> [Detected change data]
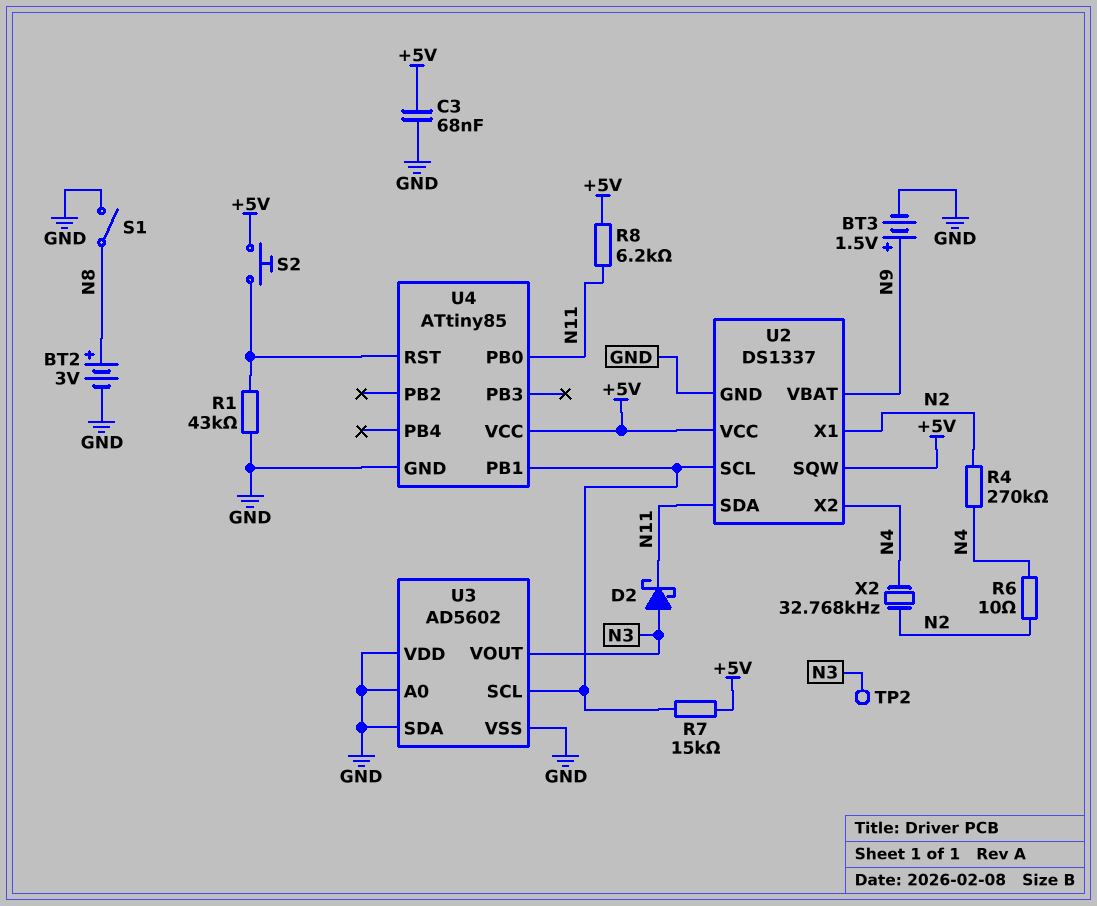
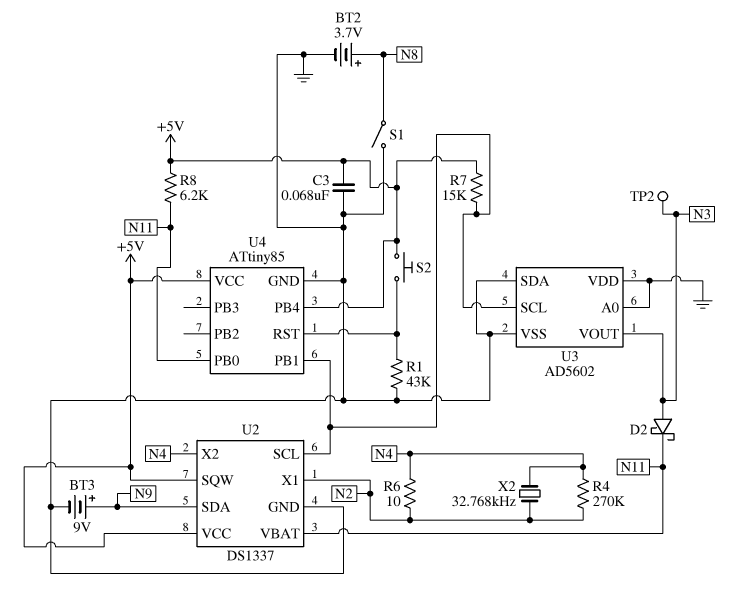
BT2: 3V (plus N8, minus GND) -> 3.7V (plus N8, minus GND)
BT3: 1.5V (plus N9, minus GND) -> 9V (plus N9, minus GND)
U2 pin SDA: N11 -> N9
U2 pin VBAT: N9 -> N11
U4 pin PB4: none -> +5V

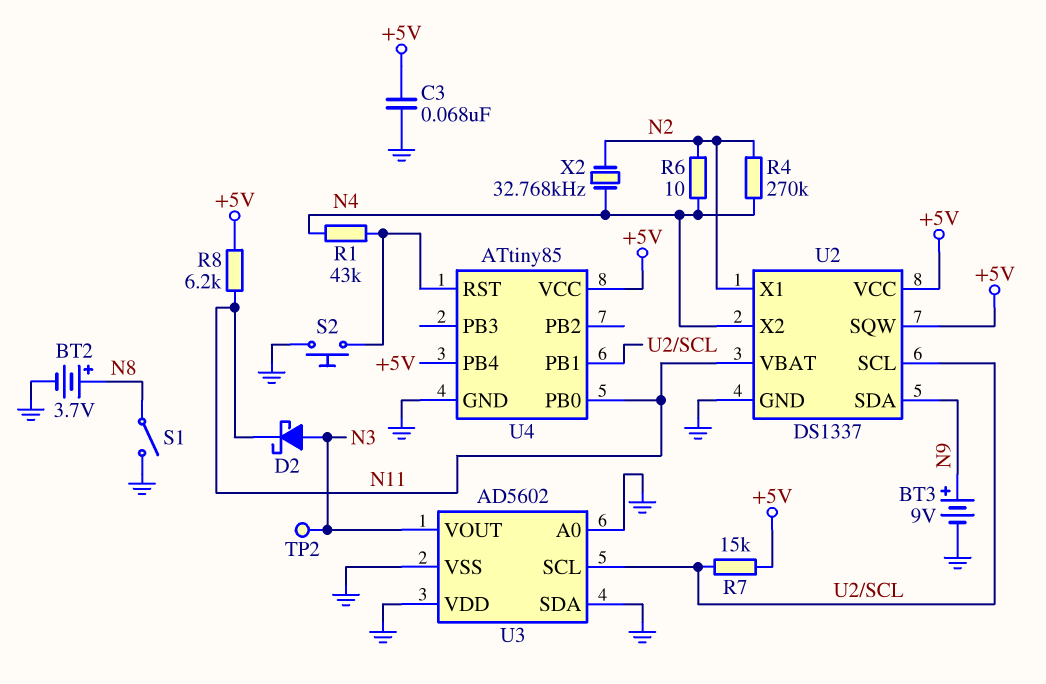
R1: 43k (GND, U4/RST) -> 43k (N4, U4/RST)
S2: button (+5V, U4/RST) -> button (GND, U4/RST)

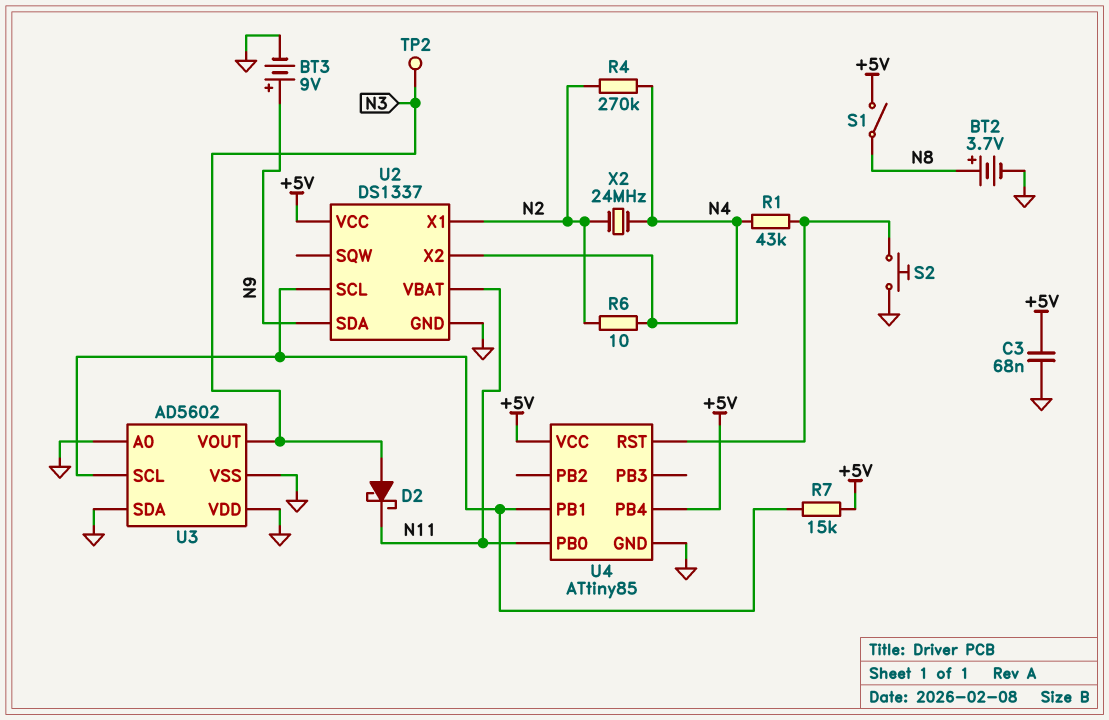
R8: 6.2k (+5V, N11) -> none
S1: switch (GND, N8) -> switch (+5V, N8)
U2 pin SQW: +5V -> none
X2: 32.768kHz (N2, N4) -> 24MHz (N2, N4)

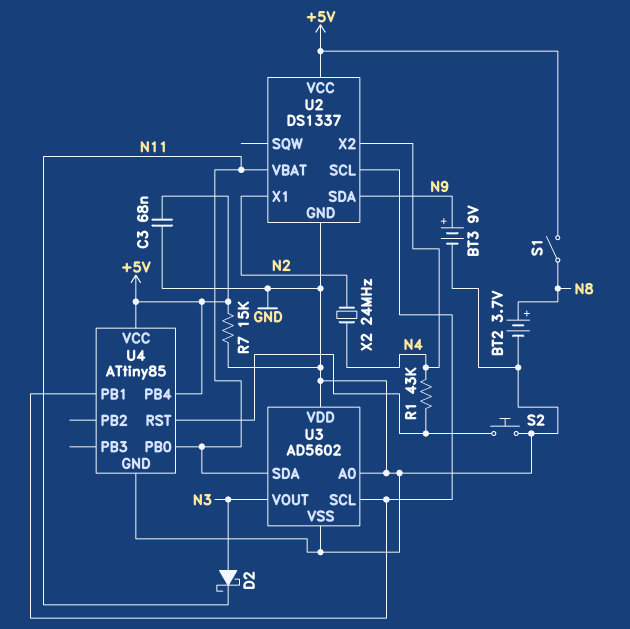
R4: 270k (N2, N4) -> none
R6: 10 (N2, N4) -> none
R7: 15k (+5V, U2/SCL) -> 15k (+5V, GND)
TP2: test point (N3) -> none
U3 pin SDA: GND -> N11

> [What you are asked to do] Your copy should restate every record word for word and contain no pictures.

> [Exercise output]
BT2: 3V (plus N8, minus GND) -> 3.7V (plus N8, minus GND)
BT3: 1.5V (plus N9, minus GND) -> 9V (plus N9, minus GND)
U2 pin SDA: N11 -> N9
U2 pin VBAT: N9 -> N11
U4 pin PB4: none -> +5V

R1: 43k (GND, U4/RST) -> 43k (N4, U4/RST)
S2: button (+5V, U4/RST) -> button (GND, U4/RST)

R8: 6.2k (+5V, N11) -> none
S1: switch (GND, N8) -> switch (+5V, N8)
U2 pin SQW: +5V -> none
X2: 32.768kHz (N2, N4) -> 24MHz (N2, N4)

R4: 270k (N2, N4) -> none
R6: 10 (N2, N4) -> none
R7: 15k (+5V, U2/SCL) -> 15k (+5V, GND)
TP2: test point (N3) -> none
U3 pin SDA: GND -> N11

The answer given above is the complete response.